■ **Work request**
Pull every line that includes the word "right" from the data.

::: Task input :::

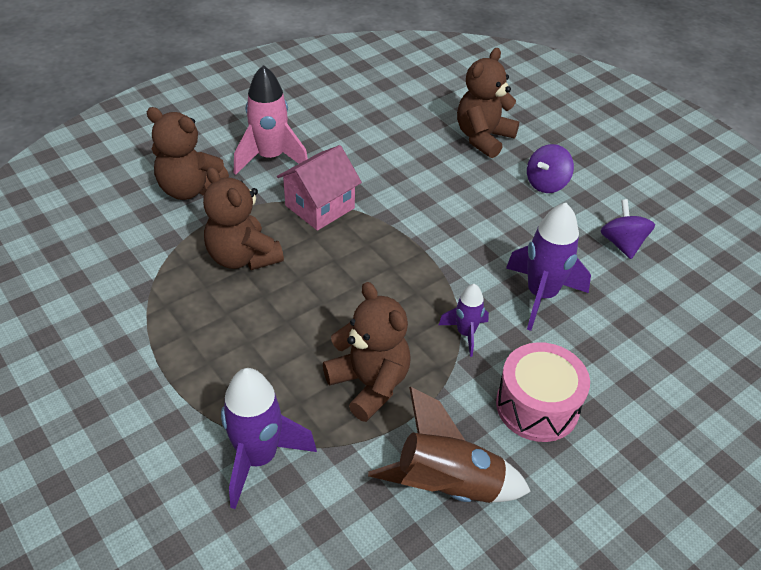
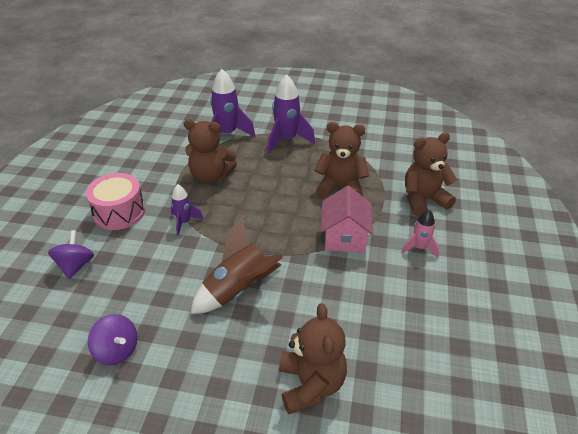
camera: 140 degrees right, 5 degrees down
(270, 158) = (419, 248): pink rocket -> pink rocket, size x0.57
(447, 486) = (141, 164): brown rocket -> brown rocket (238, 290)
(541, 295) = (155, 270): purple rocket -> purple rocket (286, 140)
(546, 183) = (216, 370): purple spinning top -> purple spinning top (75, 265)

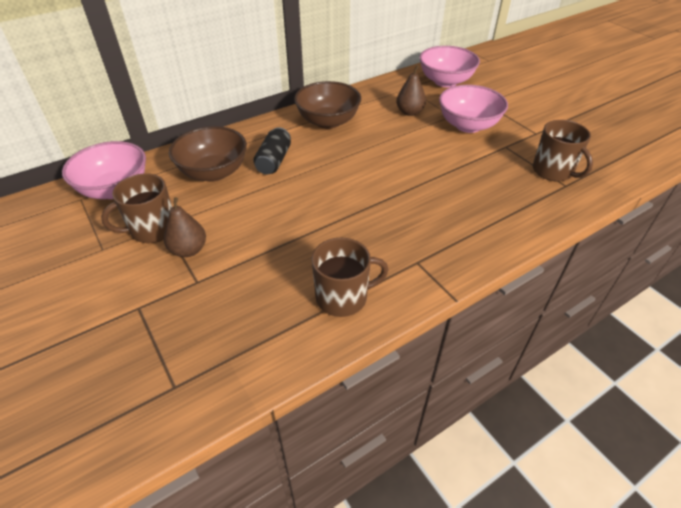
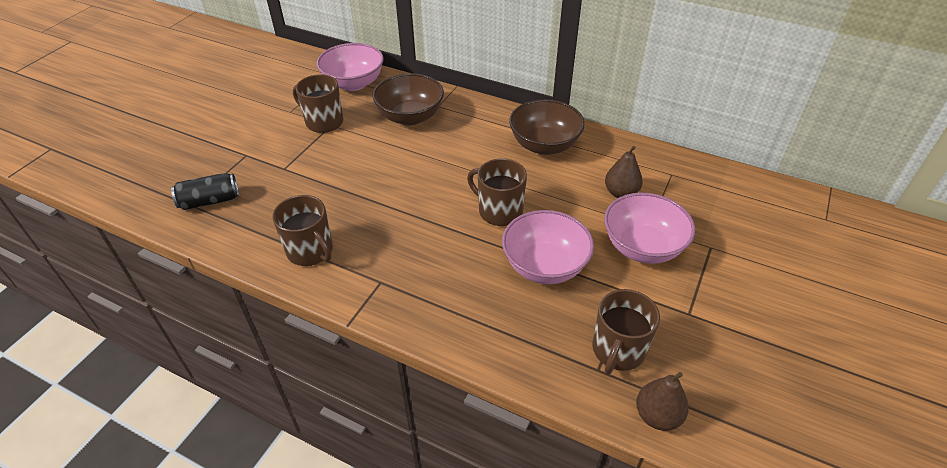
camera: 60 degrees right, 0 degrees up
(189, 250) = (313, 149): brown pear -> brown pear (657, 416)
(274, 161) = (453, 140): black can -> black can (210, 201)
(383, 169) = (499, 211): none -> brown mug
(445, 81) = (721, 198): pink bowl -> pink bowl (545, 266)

:::
::: Task input :::

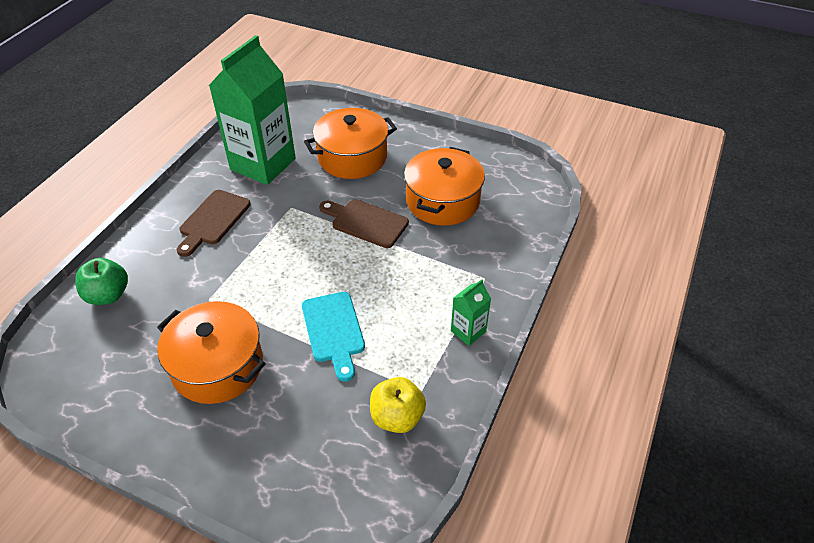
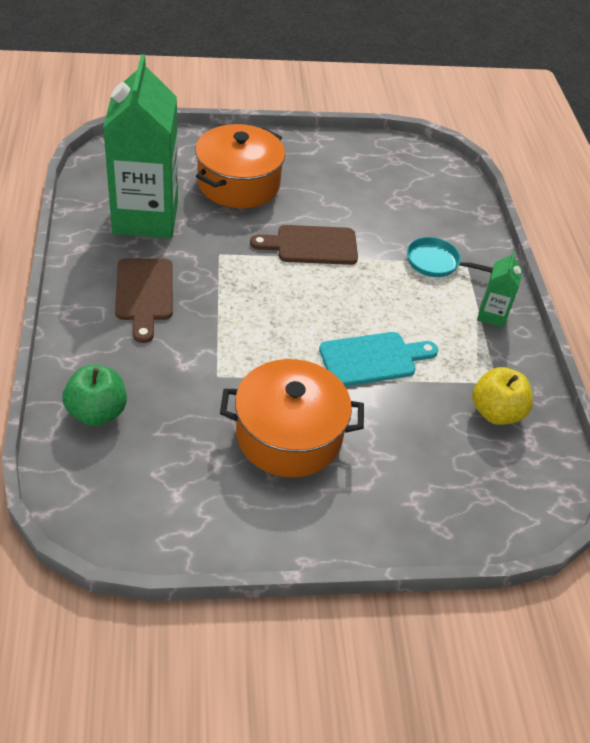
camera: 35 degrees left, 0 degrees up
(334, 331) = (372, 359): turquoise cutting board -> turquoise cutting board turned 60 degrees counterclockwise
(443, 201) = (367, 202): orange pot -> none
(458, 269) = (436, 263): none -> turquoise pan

:::
::: Task input :::

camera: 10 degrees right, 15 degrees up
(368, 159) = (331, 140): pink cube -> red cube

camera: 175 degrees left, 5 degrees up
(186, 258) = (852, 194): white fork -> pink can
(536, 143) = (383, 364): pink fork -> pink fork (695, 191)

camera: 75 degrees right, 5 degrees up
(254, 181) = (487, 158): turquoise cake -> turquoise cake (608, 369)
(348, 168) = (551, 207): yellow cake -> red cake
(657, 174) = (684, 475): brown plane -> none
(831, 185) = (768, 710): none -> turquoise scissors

:::

■ **Task answer**
camera: 140 degrees right, 5 degrees down
camera: 60 degrees right, 0 degrees up
camera: 10 degrees right, 15 degrees up
camera: 75 degrees right, 5 degrees up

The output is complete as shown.